→ **Task instructions**
Determine how many lines in this listing contain the word "green" and report that number by itself.

→ **Exercise data**
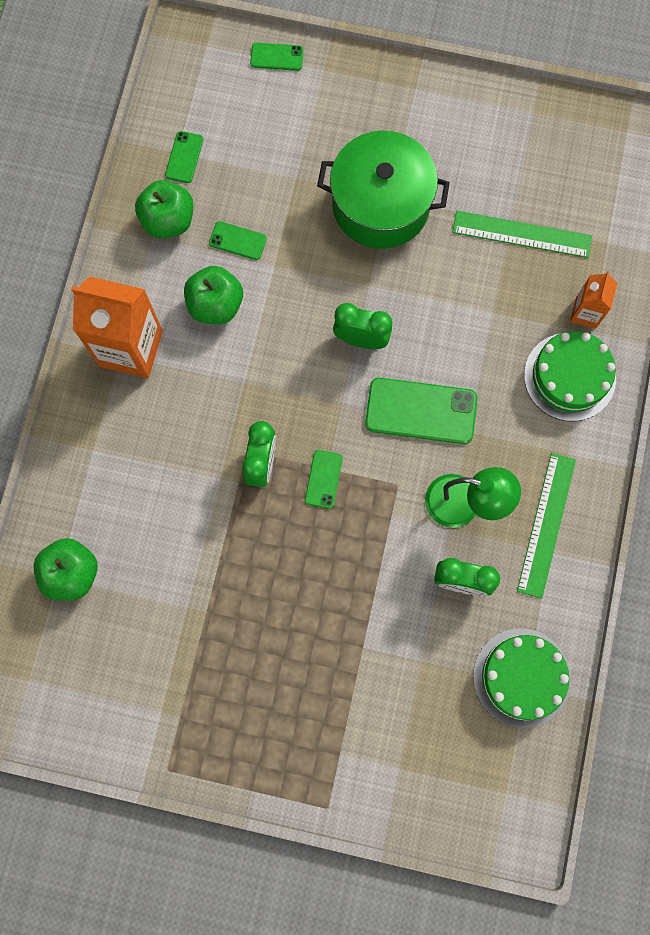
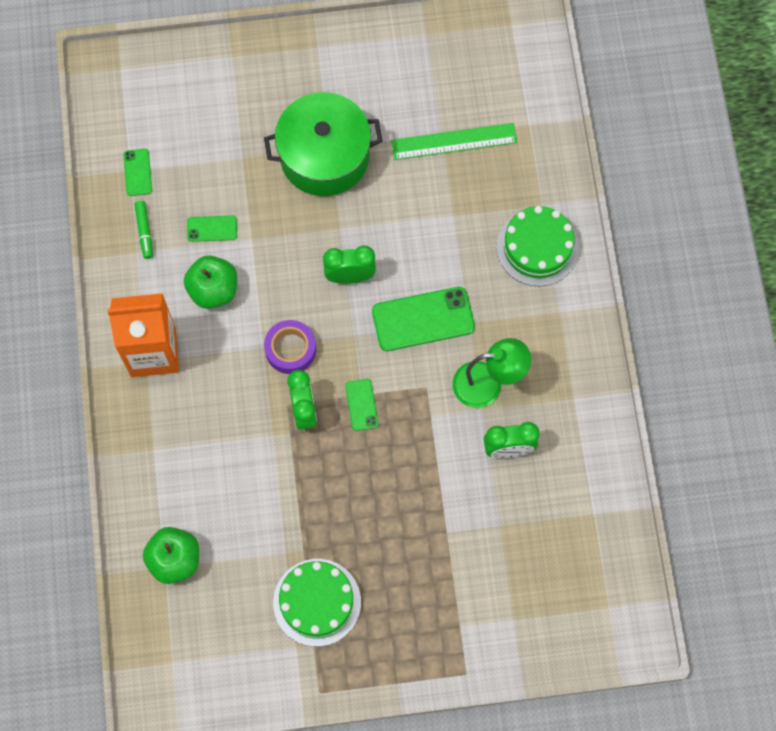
camera: 20 degrees left, 5 degrees down
green apple [135,180,193,239] -> green marker [134,201,153,259]
green phone [250,43,304,71] -> none
green cake [473,628,571,728] -> green cake moved to [273,559,361,647]
green ruler [517,453,576,599] -> none
orange carton [570,271,617,329] -> none
none -> purple tape [264,320,316,374]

→ **Output for this exercise**
4